Problem to solve: Instruction for the data below: set down exactly the lines from the line with "R3: 10k (U1/RB6, VIN) -> 10k (+12V, U1/RB6)" to the line with "P2 pin 1: 0V -> none", inclusive, and no others.

[Edit tracking data]
++++++++
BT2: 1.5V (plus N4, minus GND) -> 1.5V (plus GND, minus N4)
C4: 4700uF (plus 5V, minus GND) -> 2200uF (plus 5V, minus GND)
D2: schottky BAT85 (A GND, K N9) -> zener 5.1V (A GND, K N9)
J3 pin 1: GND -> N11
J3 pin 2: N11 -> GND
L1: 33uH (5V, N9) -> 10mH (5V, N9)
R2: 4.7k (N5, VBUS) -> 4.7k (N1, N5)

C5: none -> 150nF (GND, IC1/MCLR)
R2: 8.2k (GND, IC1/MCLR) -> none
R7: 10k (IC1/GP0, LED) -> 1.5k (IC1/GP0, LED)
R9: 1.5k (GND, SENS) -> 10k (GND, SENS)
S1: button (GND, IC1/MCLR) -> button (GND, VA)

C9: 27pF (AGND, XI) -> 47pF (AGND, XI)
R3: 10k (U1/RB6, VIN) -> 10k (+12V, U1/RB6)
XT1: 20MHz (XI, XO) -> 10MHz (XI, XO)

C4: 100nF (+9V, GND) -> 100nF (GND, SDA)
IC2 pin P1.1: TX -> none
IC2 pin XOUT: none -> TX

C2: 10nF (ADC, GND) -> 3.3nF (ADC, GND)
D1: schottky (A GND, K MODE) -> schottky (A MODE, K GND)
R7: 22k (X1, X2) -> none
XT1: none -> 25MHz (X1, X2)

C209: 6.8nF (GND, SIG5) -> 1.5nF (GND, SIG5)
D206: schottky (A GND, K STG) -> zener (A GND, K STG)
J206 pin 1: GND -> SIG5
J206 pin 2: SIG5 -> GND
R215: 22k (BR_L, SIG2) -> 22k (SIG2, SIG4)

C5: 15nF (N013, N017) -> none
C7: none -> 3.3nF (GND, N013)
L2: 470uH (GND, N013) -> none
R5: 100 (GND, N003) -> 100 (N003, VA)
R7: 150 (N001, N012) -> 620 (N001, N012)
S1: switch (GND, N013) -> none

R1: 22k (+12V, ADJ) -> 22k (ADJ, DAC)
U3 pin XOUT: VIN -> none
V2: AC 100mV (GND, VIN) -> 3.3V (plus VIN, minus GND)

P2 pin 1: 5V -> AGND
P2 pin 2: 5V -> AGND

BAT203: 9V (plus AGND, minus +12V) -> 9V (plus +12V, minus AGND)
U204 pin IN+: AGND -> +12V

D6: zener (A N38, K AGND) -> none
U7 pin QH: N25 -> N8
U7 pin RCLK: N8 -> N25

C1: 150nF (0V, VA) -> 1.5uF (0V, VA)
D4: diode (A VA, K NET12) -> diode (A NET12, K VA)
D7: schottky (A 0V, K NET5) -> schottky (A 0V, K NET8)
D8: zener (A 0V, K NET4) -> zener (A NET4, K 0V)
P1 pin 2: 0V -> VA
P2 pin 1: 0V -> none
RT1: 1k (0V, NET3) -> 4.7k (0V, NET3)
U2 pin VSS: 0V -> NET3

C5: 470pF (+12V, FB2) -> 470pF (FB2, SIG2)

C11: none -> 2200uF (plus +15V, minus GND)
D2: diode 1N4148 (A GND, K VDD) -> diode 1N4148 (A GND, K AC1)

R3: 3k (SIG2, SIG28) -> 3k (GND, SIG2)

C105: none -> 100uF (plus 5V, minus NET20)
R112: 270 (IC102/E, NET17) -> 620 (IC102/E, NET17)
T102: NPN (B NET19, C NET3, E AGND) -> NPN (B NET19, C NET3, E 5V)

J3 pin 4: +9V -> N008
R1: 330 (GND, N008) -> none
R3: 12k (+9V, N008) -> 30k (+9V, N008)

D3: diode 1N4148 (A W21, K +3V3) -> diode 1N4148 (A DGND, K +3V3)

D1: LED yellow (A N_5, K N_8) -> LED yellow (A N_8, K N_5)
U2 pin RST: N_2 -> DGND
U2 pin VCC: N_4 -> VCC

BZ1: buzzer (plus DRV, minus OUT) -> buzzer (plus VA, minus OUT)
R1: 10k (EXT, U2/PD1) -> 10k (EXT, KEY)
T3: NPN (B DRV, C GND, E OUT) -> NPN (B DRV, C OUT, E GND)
++++++++
Exercise result:
R3: 10k (U1/RB6, VIN) -> 10k (+12V, U1/RB6)
XT1: 20MHz (XI, XO) -> 10MHz (XI, XO)

C4: 100nF (+9V, GND) -> 100nF (GND, SDA)
IC2 pin P1.1: TX -> none
IC2 pin XOUT: none -> TX

C2: 10nF (ADC, GND) -> 3.3nF (ADC, GND)
D1: schottky (A GND, K MODE) -> schottky (A MODE, K GND)
R7: 22k (X1, X2) -> none
XT1: none -> 25MHz (X1, X2)

C209: 6.8nF (GND, SIG5) -> 1.5nF (GND, SIG5)
D206: schottky (A GND, K STG) -> zener (A GND, K STG)
J206 pin 1: GND -> SIG5
J206 pin 2: SIG5 -> GND
R215: 22k (BR_L, SIG2) -> 22k (SIG2, SIG4)

C5: 15nF (N013, N017) -> none
C7: none -> 3.3nF (GND, N013)
L2: 470uH (GND, N013) -> none
R5: 100 (GND, N003) -> 100 (N003, VA)
R7: 150 (N001, N012) -> 620 (N001, N012)
S1: switch (GND, N013) -> none

R1: 22k (+12V, ADJ) -> 22k (ADJ, DAC)
U3 pin XOUT: VIN -> none
V2: AC 100mV (GND, VIN) -> 3.3V (plus VIN, minus GND)

P2 pin 1: 5V -> AGND
P2 pin 2: 5V -> AGND

BAT203: 9V (plus AGND, minus +12V) -> 9V (plus +12V, minus AGND)
U204 pin IN+: AGND -> +12V

D6: zener (A N38, K AGND) -> none
U7 pin QH: N25 -> N8
U7 pin RCLK: N8 -> N25

C1: 150nF (0V, VA) -> 1.5uF (0V, VA)
D4: diode (A VA, K NET12) -> diode (A NET12, K VA)
D7: schottky (A 0V, K NET5) -> schottky (A 0V, K NET8)
D8: zener (A 0V, K NET4) -> zener (A NET4, K 0V)
P1 pin 2: 0V -> VA
P2 pin 1: 0V -> none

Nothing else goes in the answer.